● **Listed entries**:

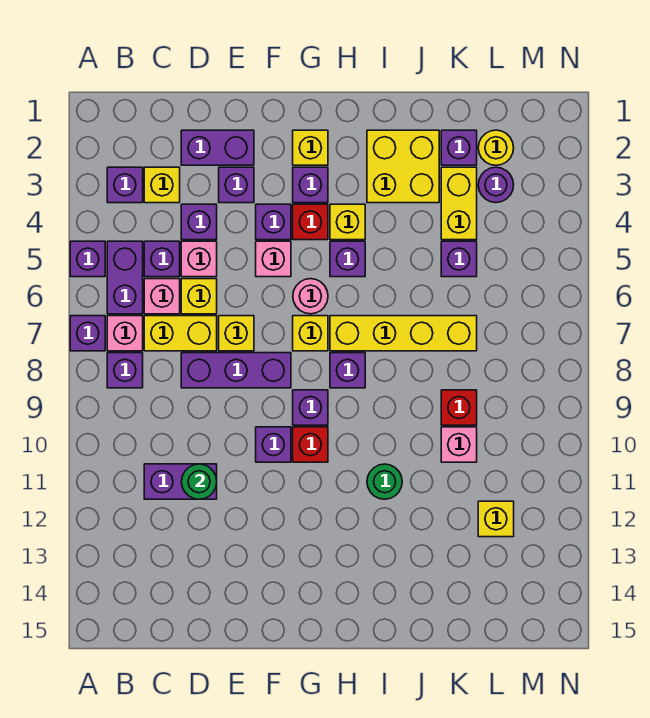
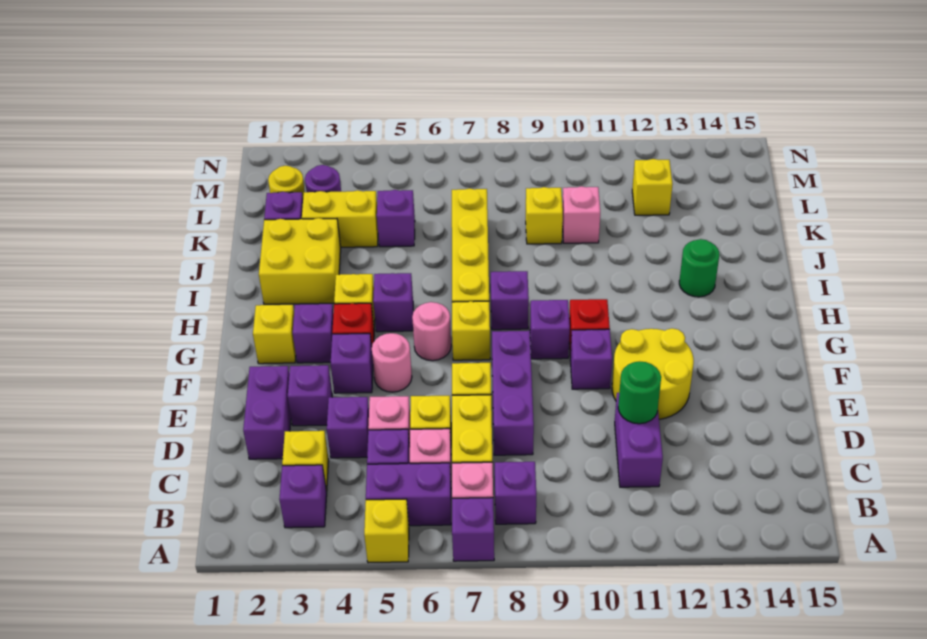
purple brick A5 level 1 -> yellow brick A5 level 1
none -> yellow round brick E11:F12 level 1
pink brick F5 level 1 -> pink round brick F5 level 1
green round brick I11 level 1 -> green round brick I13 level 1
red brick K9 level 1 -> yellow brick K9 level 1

● **Task statement**:
All that is needed is the line containing "none -> yellow round brick E11:F12 level 1" and each line after it to the end of the data above, set down exactly.

● **Written reply**:
none -> yellow round brick E11:F12 level 1
pink brick F5 level 1 -> pink round brick F5 level 1
green round brick I11 level 1 -> green round brick I13 level 1
red brick K9 level 1 -> yellow brick K9 level 1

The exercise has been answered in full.